(Image sets with object changes)
+===+

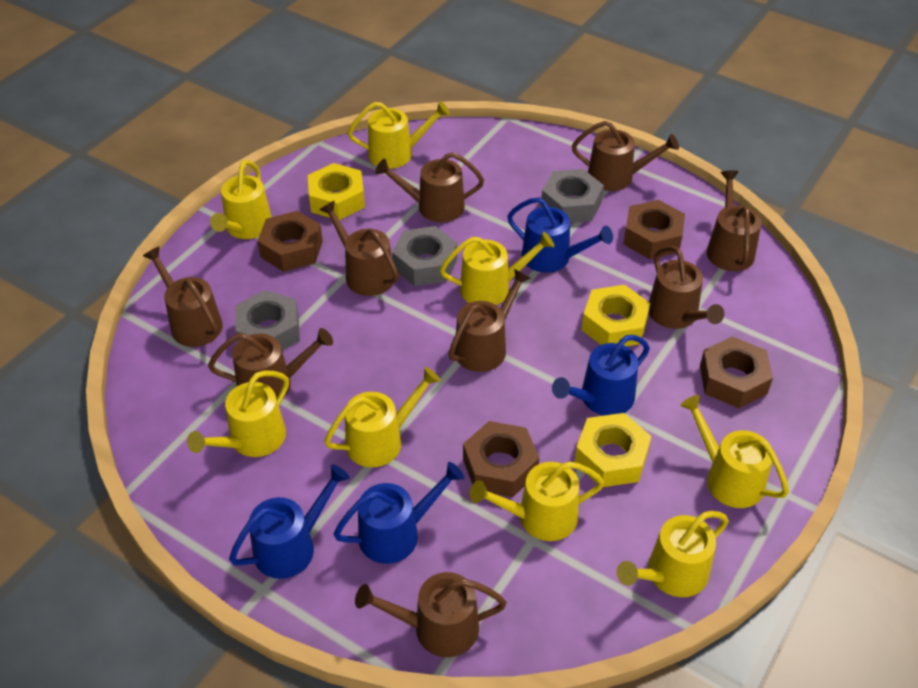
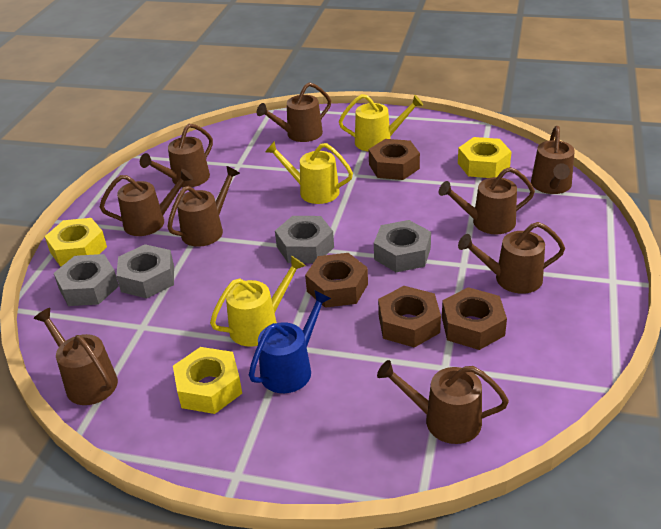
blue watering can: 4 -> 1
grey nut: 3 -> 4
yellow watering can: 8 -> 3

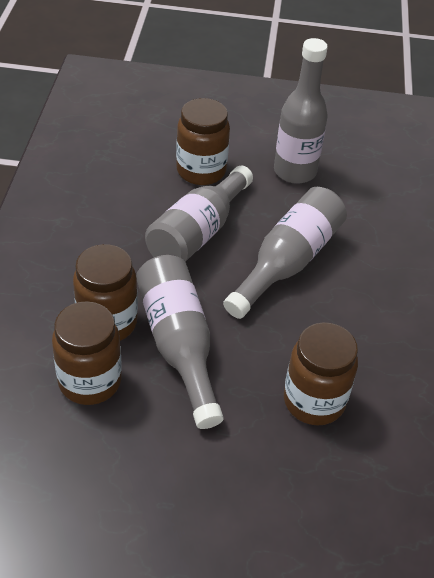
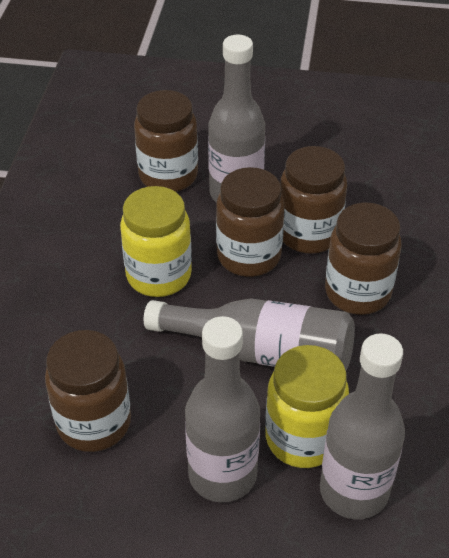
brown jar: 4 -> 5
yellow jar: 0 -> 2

+===+

■ **What the task asks**: The expected output is the exact run of lines from the one containing "yellow watering can: 8 -> 3" through the final line of the data above, both ends included, with no pictures.

■ **Response to this task**:
yellow watering can: 8 -> 3

brown jar: 4 -> 5
yellow jar: 0 -> 2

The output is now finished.